**Task item**
Copy the records below exactly, starting at the line that contains "purple_hammer; black_hammer (2nd from left)" and ending at the line that contains "purple_pyramid (2nd from"; leave out any pictures.

**Data excerpts**
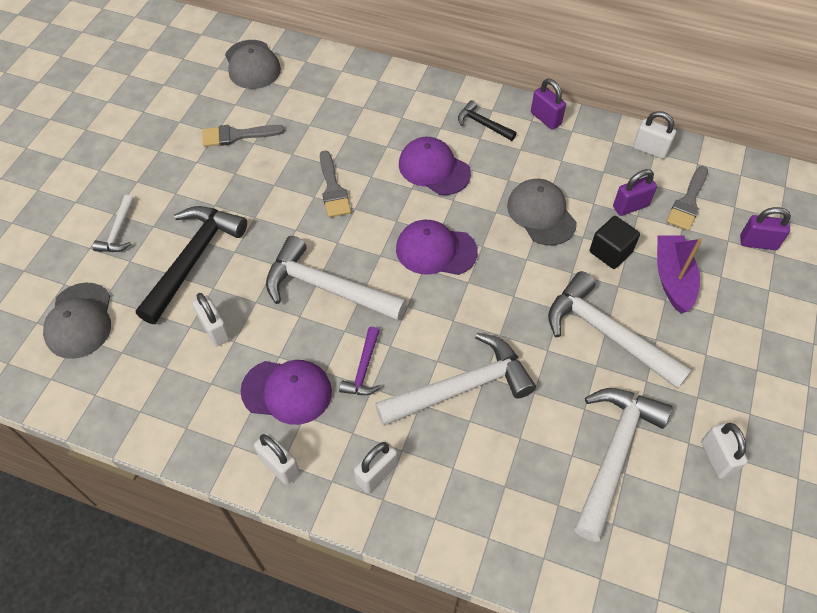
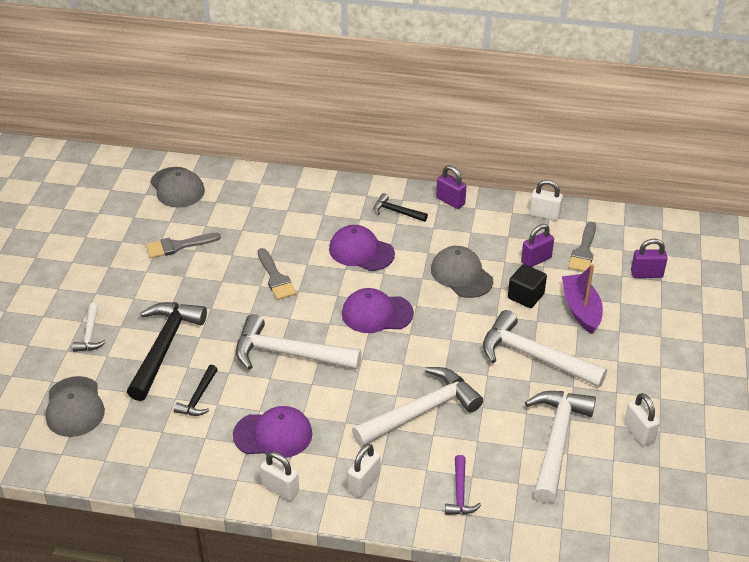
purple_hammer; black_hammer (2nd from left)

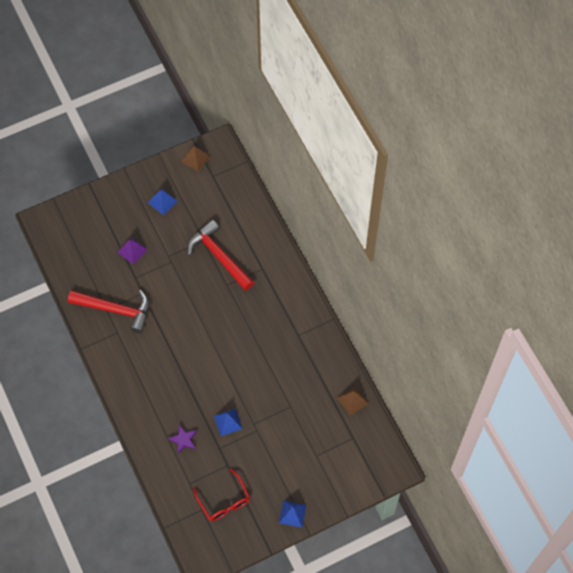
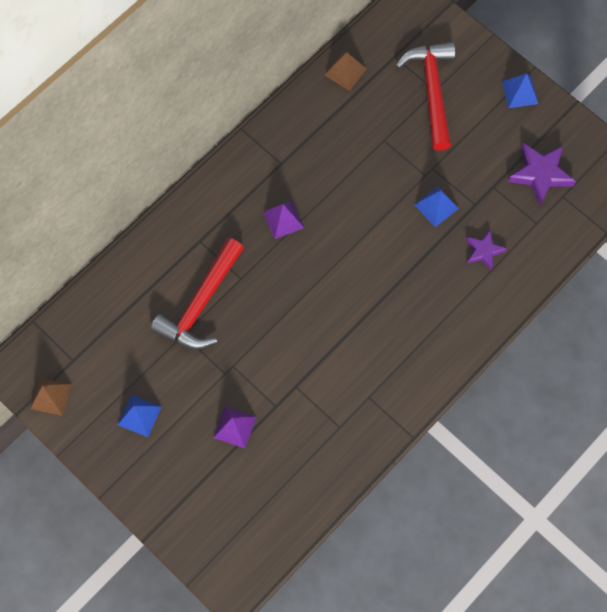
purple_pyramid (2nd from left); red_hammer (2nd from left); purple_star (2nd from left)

...

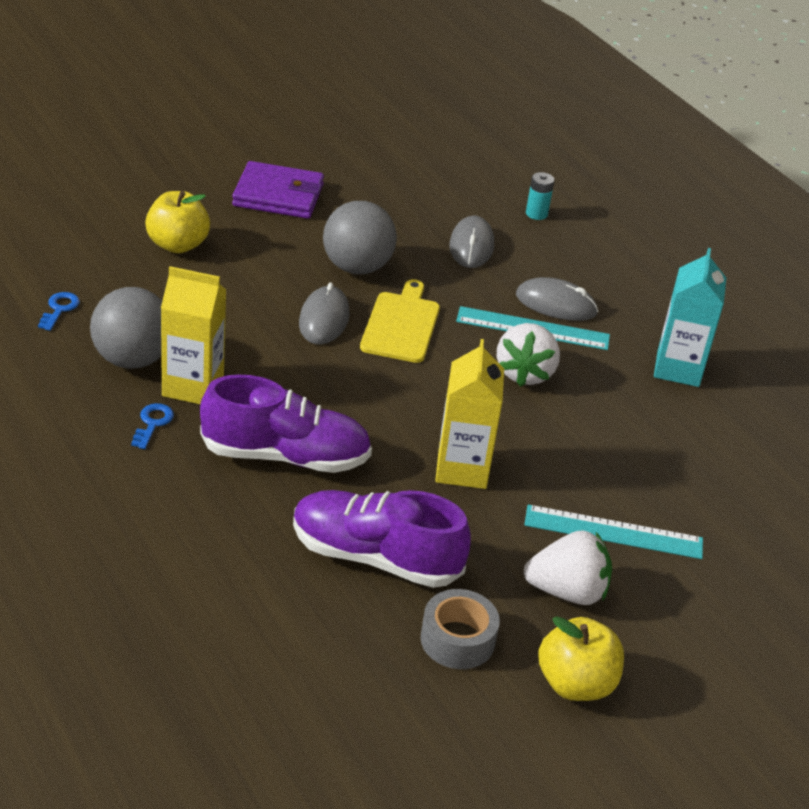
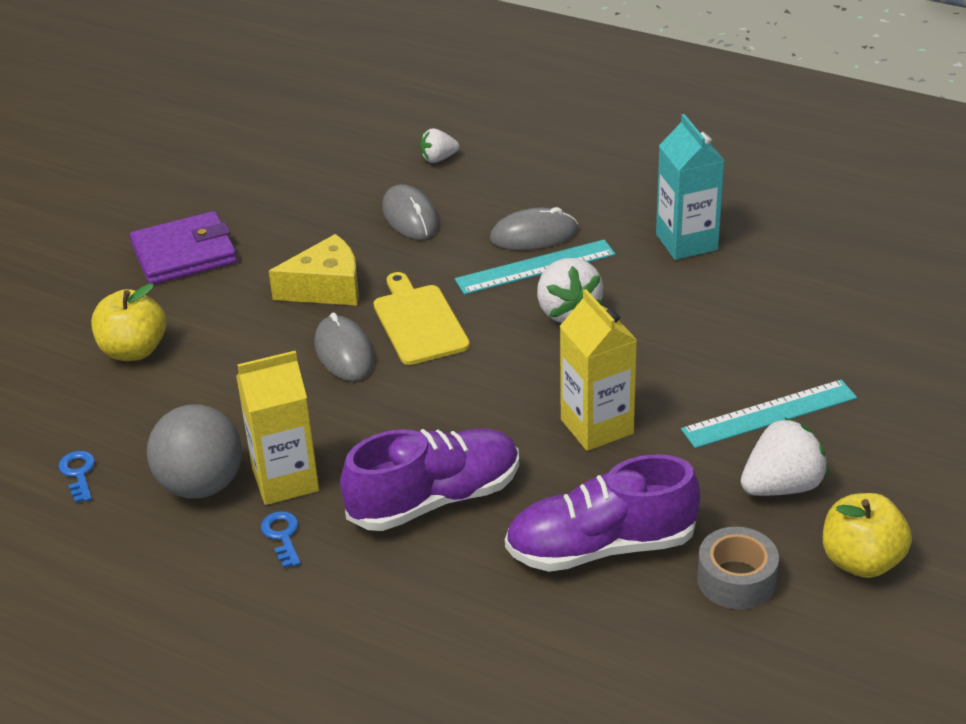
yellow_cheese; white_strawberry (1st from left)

**Expected answer**
purple_hammer; black_hammer (2nd from left)

purple_pyramid (2nd from left); red_hammer (2nd from left); purple_star (2nd from left)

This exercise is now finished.